> What to produce: The records beneath should be printed exactly, and the pictures are to be left out.
———
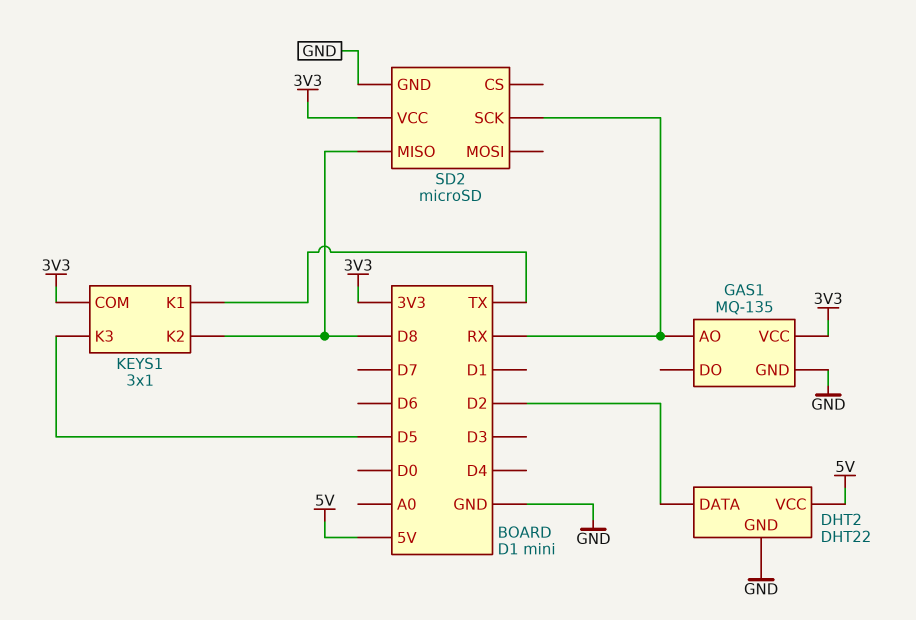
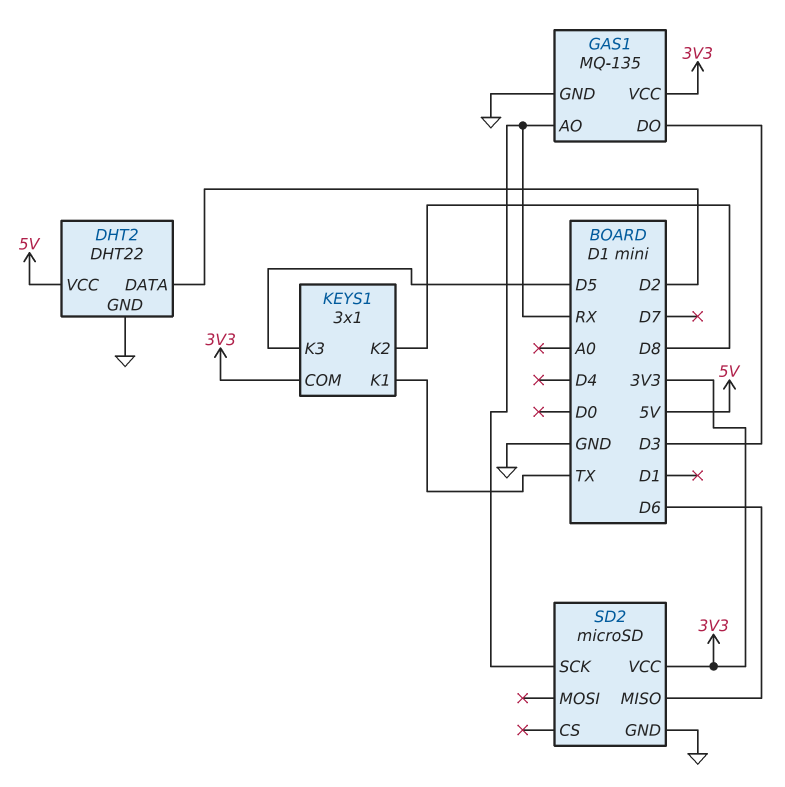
GAS1 pin DO: none -> D3
SD2 pin MISO: D8 -> D6

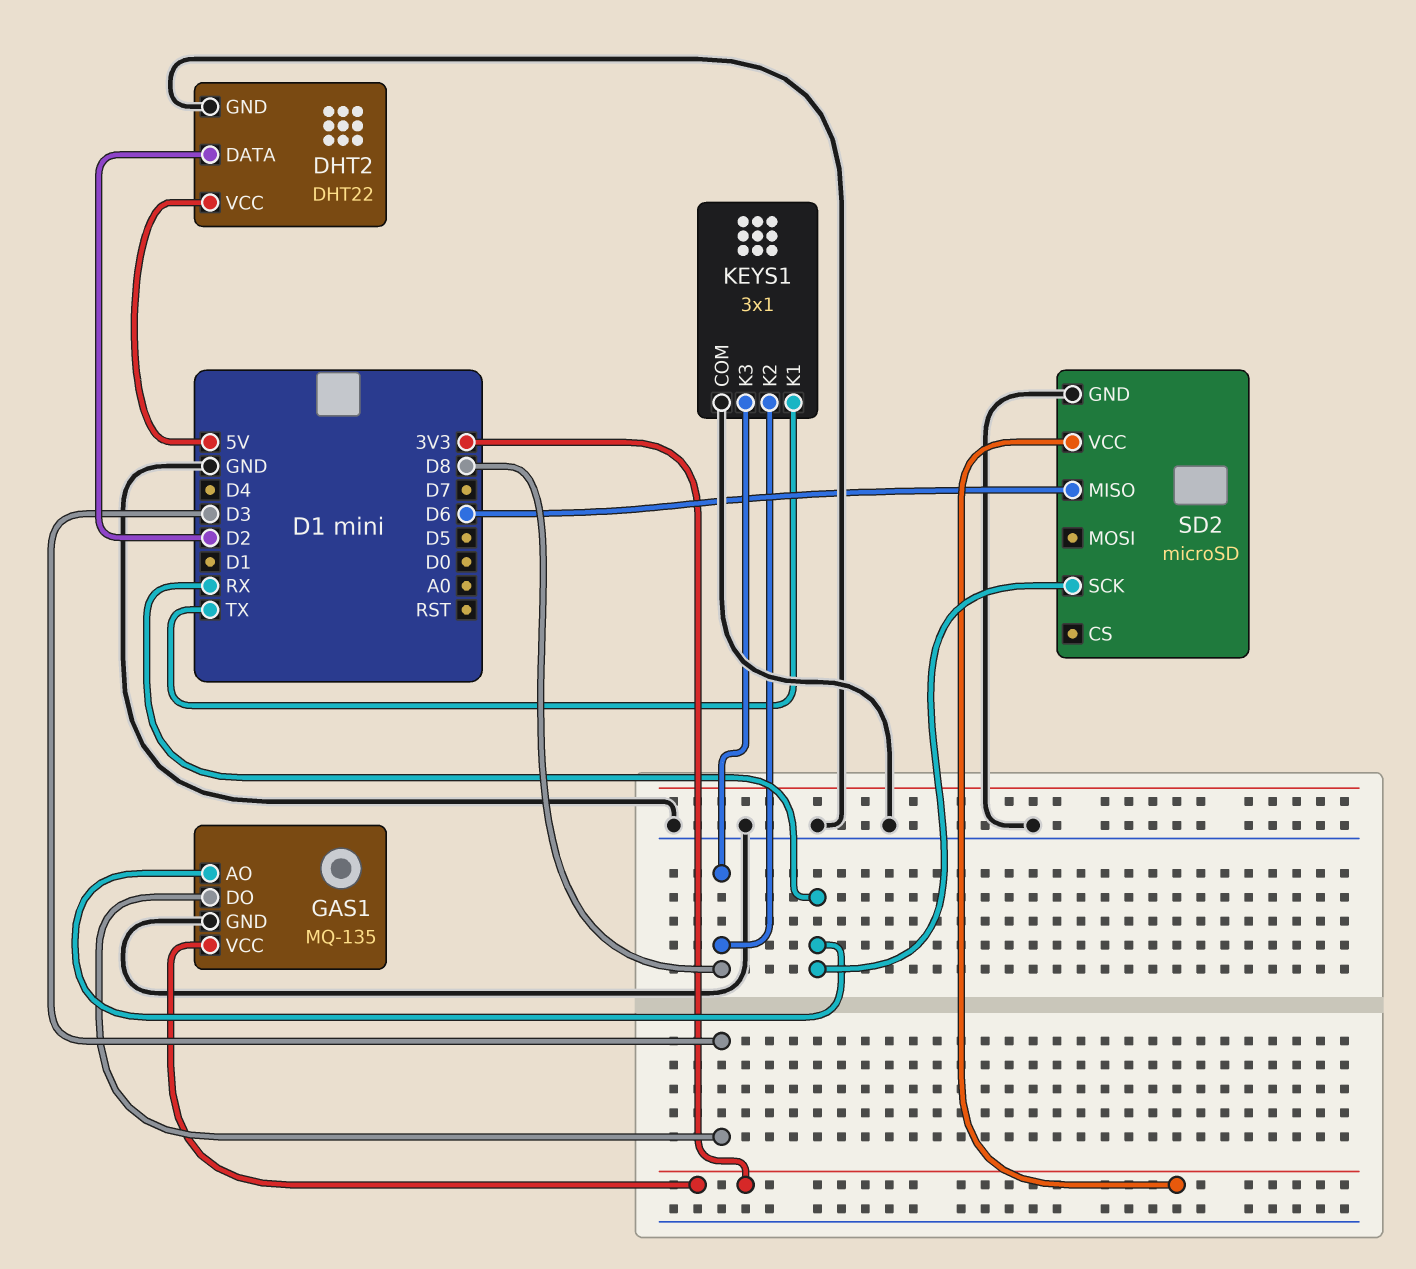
KEYS1 pin COM: 3V3 -> GND
KEYS1 pin K3: D5 -> D8

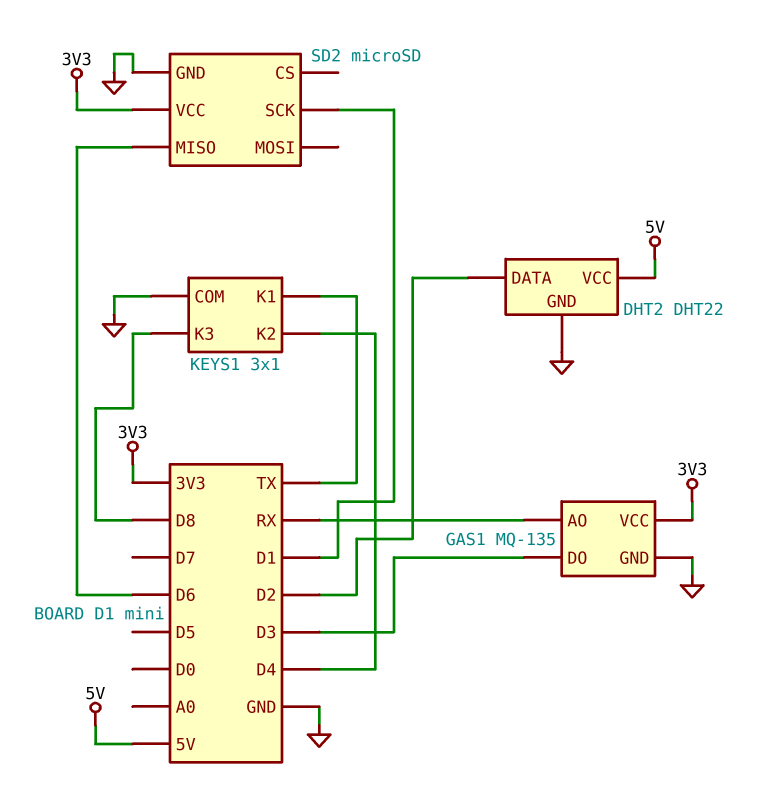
KEYS1 pin K2: D8 -> D4
SD2 pin SCK: RX -> D1

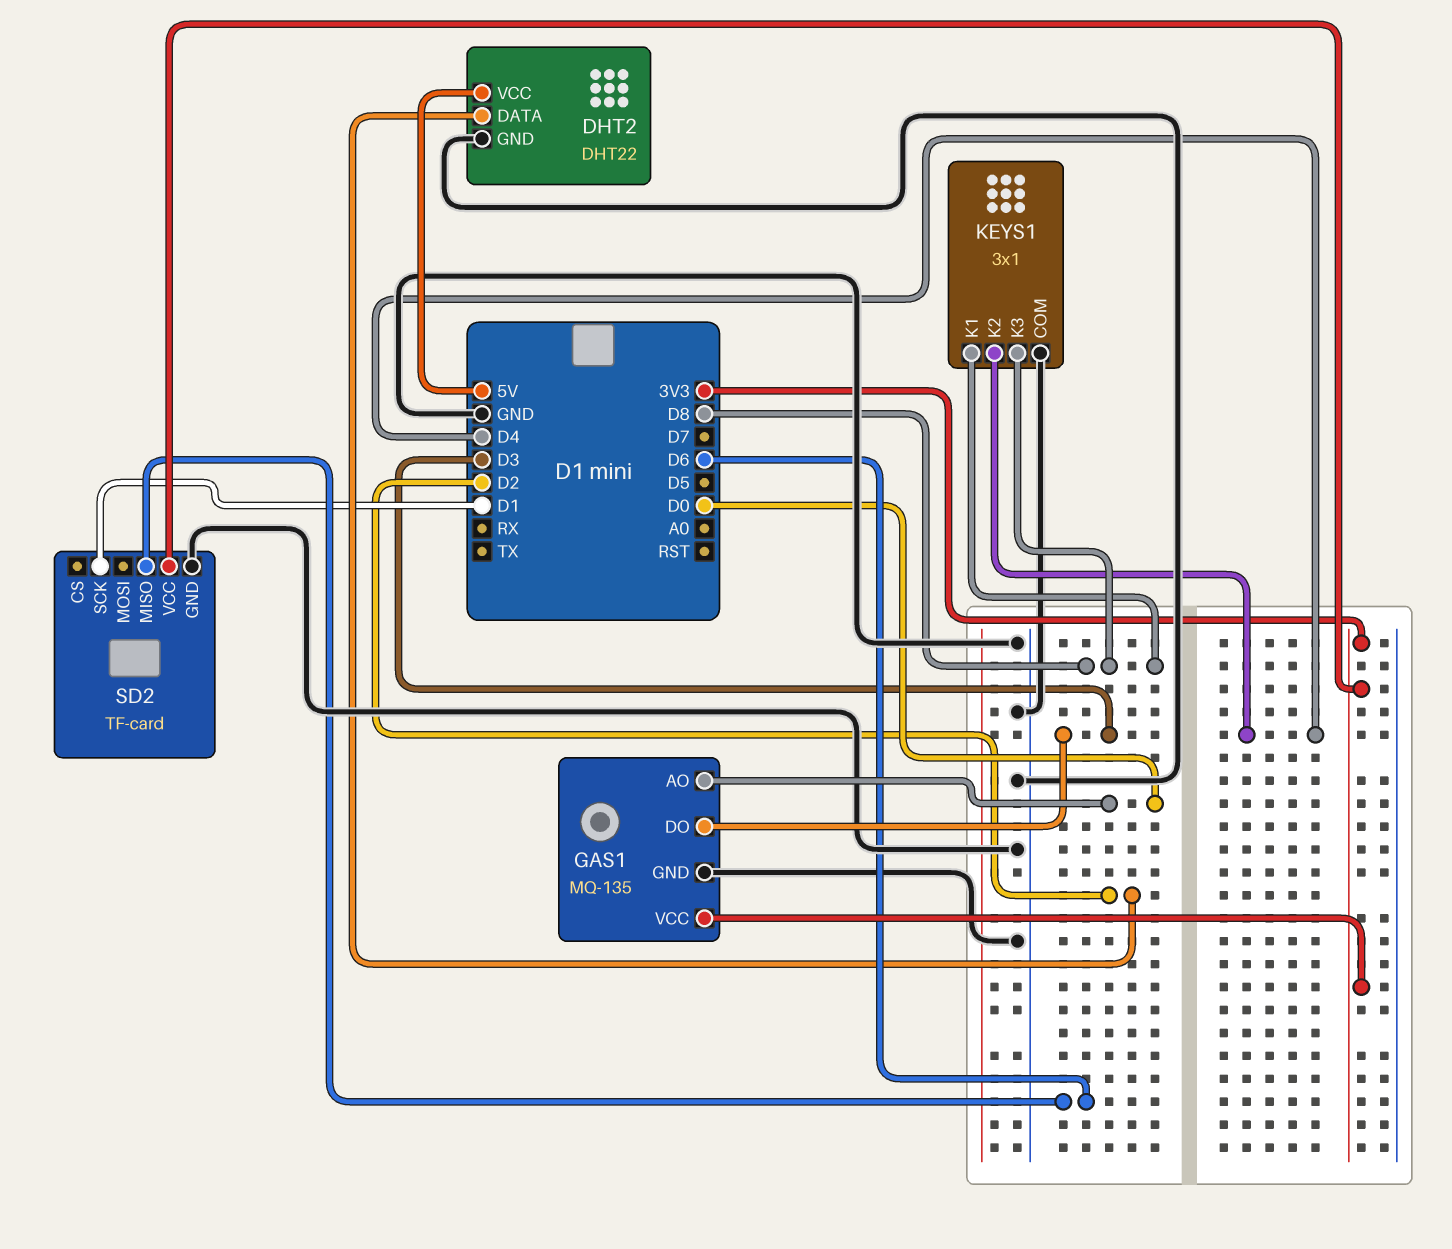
GAS1 pin AO: RX -> D0
KEYS1 pin K1: TX -> D8
SD2: microSD -> TF-card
———
> Result of this exercise:
GAS1 pin DO: none -> D3
SD2 pin MISO: D8 -> D6

KEYS1 pin COM: 3V3 -> GND
KEYS1 pin K3: D5 -> D8

KEYS1 pin K2: D8 -> D4
SD2 pin SCK: RX -> D1

GAS1 pin AO: RX -> D0
KEYS1 pin K1: TX -> D8
SD2: microSD -> TF-card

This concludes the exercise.